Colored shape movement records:
——————————

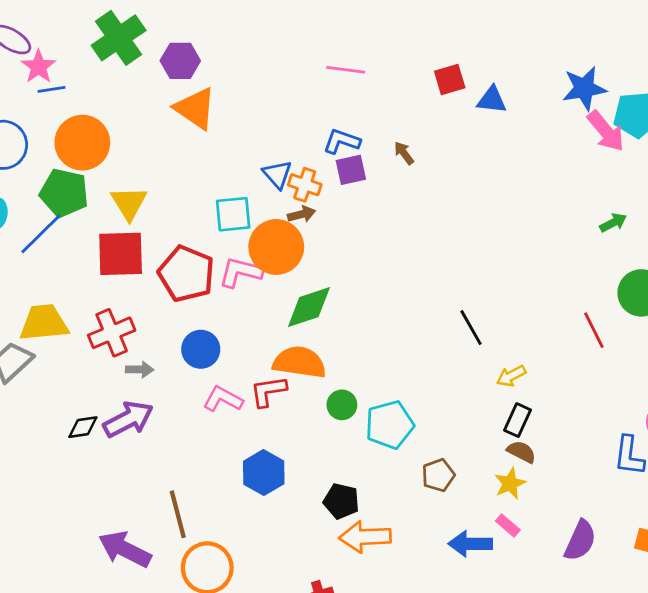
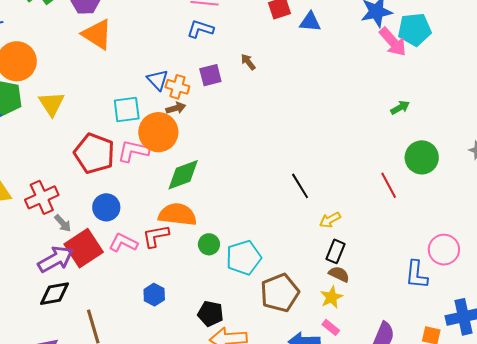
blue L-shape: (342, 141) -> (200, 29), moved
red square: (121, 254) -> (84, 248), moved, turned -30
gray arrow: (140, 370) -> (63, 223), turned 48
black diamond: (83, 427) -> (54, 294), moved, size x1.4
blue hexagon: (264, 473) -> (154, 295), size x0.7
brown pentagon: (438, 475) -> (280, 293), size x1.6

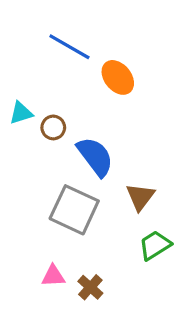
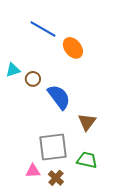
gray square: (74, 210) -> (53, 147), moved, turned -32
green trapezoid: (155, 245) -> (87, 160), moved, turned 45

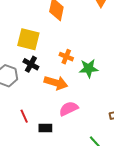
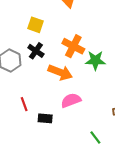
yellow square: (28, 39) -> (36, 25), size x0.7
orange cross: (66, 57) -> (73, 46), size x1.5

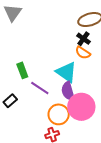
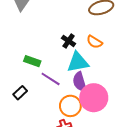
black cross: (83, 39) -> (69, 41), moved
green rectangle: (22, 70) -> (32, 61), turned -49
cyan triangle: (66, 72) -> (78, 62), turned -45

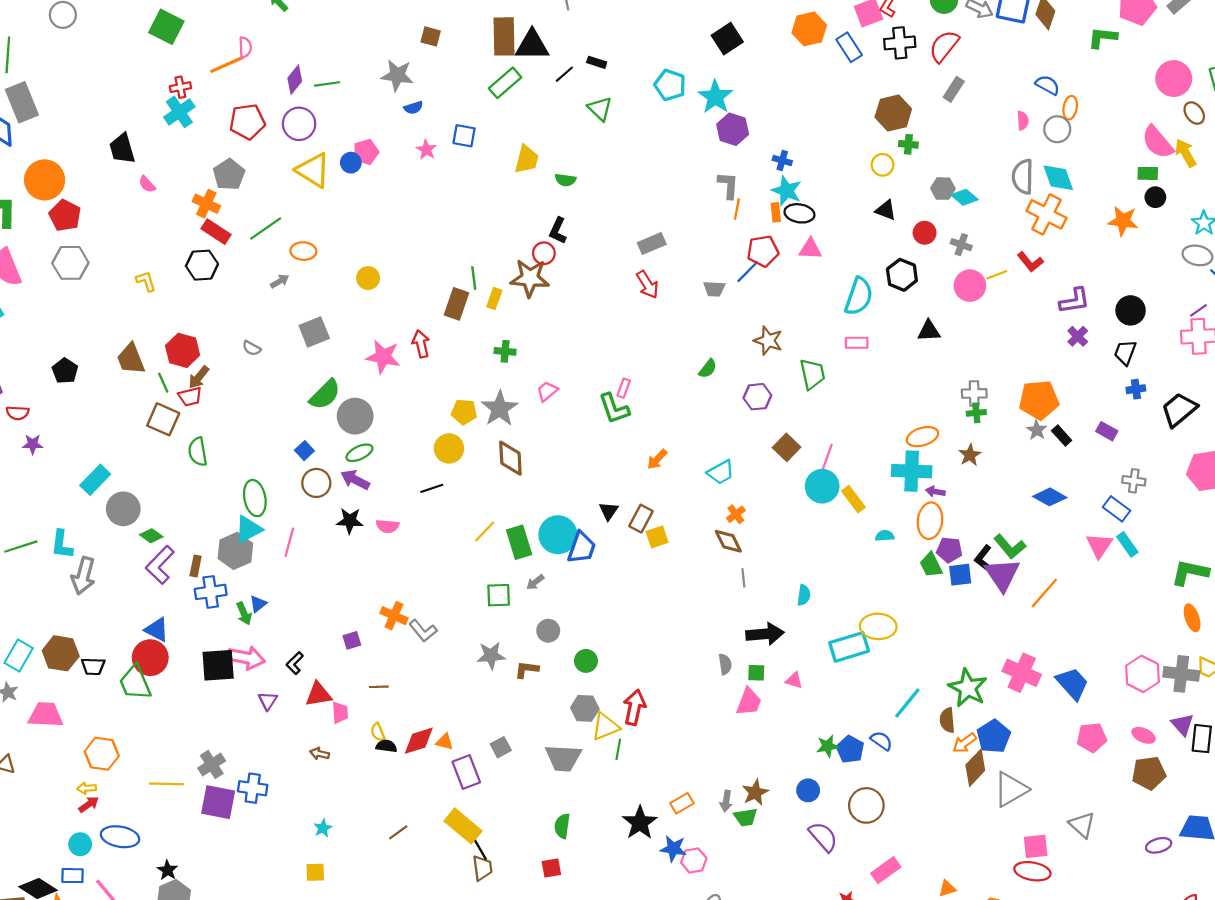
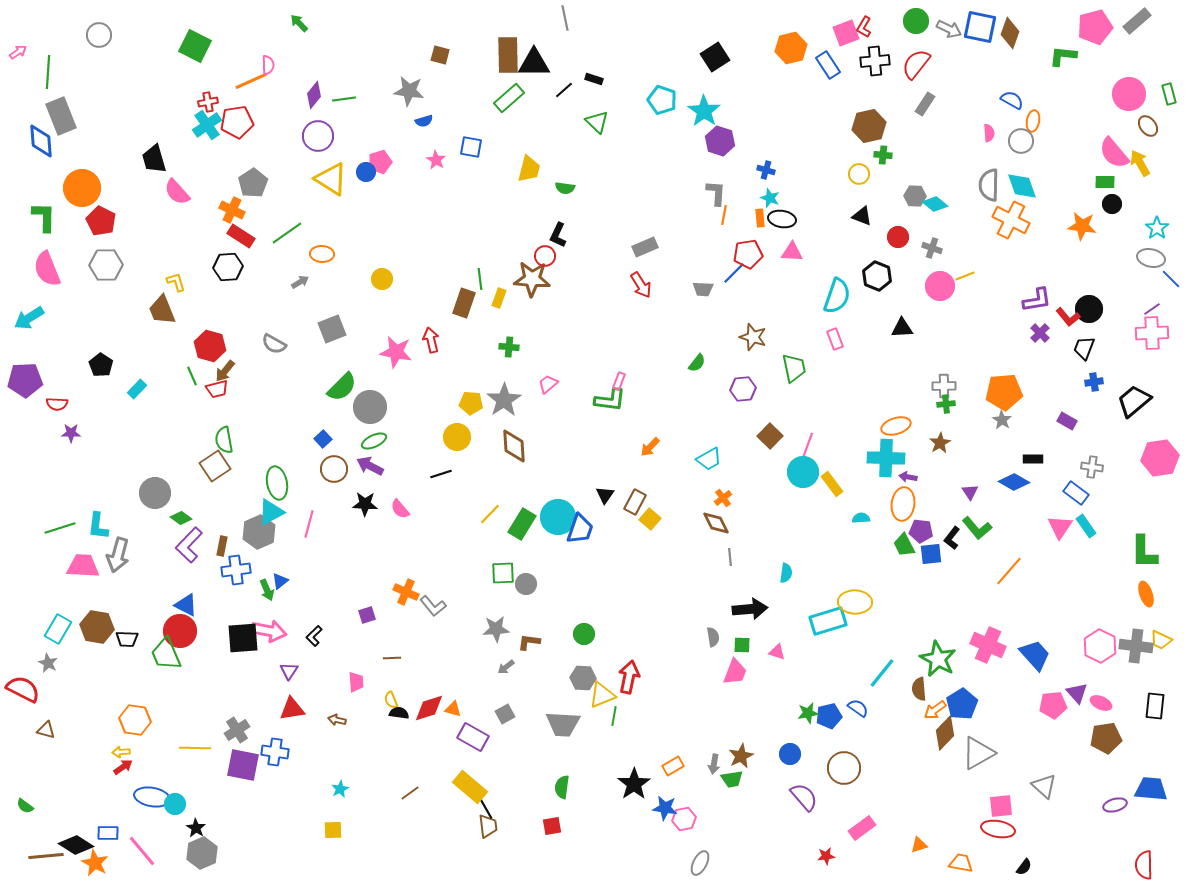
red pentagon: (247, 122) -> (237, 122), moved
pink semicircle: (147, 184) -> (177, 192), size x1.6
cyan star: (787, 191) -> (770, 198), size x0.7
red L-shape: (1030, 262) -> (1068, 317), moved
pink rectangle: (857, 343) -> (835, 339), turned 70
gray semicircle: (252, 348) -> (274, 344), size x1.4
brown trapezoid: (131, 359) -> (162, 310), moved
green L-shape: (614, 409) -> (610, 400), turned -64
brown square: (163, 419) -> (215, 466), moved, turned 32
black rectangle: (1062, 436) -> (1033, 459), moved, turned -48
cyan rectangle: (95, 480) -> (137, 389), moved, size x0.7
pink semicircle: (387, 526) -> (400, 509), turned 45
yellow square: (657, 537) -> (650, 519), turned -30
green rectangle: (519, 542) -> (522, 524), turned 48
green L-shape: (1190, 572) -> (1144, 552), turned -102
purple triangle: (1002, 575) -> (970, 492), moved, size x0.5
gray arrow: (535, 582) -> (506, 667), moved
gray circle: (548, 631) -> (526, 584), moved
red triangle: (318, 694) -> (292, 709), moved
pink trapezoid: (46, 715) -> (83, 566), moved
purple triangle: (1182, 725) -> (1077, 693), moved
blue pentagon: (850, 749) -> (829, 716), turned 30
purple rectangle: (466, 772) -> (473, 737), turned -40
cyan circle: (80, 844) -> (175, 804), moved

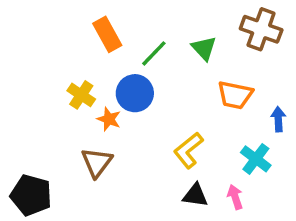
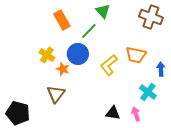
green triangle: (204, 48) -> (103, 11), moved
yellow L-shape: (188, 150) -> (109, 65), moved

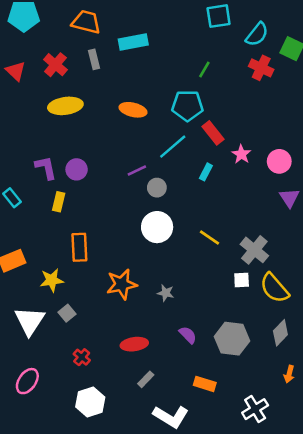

——————————

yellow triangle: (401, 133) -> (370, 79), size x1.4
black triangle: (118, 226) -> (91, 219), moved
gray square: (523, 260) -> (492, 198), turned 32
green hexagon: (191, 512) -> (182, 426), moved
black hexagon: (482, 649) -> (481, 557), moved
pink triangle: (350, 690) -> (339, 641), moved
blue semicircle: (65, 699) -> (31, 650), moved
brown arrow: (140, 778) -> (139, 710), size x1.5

——————————

TASK TO CARRY OUT: Going by the entries above, repeat exactly the lines that start at the line with "red square: (121, 254)" and go on through the line with "purple rectangle: (466, 772)". Pictures are not part of the copy.

WRITTEN REPLY:
red square: (121, 254) -> (84, 248), moved, turned -30
gray arrow: (140, 370) -> (63, 223), turned 48
black diamond: (83, 427) -> (54, 294), moved, size x1.4
blue hexagon: (264, 473) -> (154, 295), size x0.7
brown pentagon: (438, 475) -> (280, 293), size x1.6

gray square: (74, 210) -> (53, 147), moved, turned -32
green trapezoid: (155, 245) -> (87, 160), moved, turned 45

yellow square: (28, 39) -> (36, 25), size x0.7
orange cross: (66, 57) -> (73, 46), size x1.5

black cross: (83, 39) -> (69, 41), moved
green rectangle: (22, 70) -> (32, 61), turned -49
cyan triangle: (66, 72) -> (78, 62), turned -45

red pentagon: (247, 122) -> (237, 122), moved
pink semicircle: (147, 184) -> (177, 192), size x1.6
cyan star: (787, 191) -> (770, 198), size x0.7
red L-shape: (1030, 262) -> (1068, 317), moved
pink rectangle: (857, 343) -> (835, 339), turned 70
gray semicircle: (252, 348) -> (274, 344), size x1.4
brown trapezoid: (131, 359) -> (162, 310), moved
green L-shape: (614, 409) -> (610, 400), turned -64
brown square: (163, 419) -> (215, 466), moved, turned 32
black rectangle: (1062, 436) -> (1033, 459), moved, turned -48
cyan rectangle: (95, 480) -> (137, 389), moved, size x0.7
pink semicircle: (387, 526) -> (400, 509), turned 45
yellow square: (657, 537) -> (650, 519), turned -30
green rectangle: (519, 542) -> (522, 524), turned 48
green L-shape: (1190, 572) -> (1144, 552), turned -102
purple triangle: (1002, 575) -> (970, 492), moved, size x0.5
gray arrow: (535, 582) -> (506, 667), moved
gray circle: (548, 631) -> (526, 584), moved
red triangle: (318, 694) -> (292, 709), moved
pink trapezoid: (46, 715) -> (83, 566), moved
purple triangle: (1182, 725) -> (1077, 693), moved
blue pentagon: (850, 749) -> (829, 716), turned 30
purple rectangle: (466, 772) -> (473, 737), turned -40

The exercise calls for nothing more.